### [Task brief]
Return only that part of the material below which starts with the line containing "yellow pear: 1 -> 2" and goes on through the line containing "pink teapot: 2 -> 1", restated exactly.

Top of Data provided

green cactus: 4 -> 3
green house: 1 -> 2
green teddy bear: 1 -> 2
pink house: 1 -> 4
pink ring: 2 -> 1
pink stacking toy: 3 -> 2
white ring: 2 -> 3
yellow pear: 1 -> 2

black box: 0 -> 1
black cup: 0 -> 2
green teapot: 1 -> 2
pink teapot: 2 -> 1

Bottom of Data provided
Top of Data provided

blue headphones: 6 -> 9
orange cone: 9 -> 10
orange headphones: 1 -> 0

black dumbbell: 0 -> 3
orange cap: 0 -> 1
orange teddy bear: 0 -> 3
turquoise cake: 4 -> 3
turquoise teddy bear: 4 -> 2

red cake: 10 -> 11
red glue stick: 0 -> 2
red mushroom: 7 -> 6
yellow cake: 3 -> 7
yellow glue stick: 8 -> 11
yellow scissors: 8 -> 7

Bottom of Data provided

### [Solution for this exercise]
yellow pear: 1 -> 2

black box: 0 -> 1
black cup: 0 -> 2
green teapot: 1 -> 2
pink teapot: 2 -> 1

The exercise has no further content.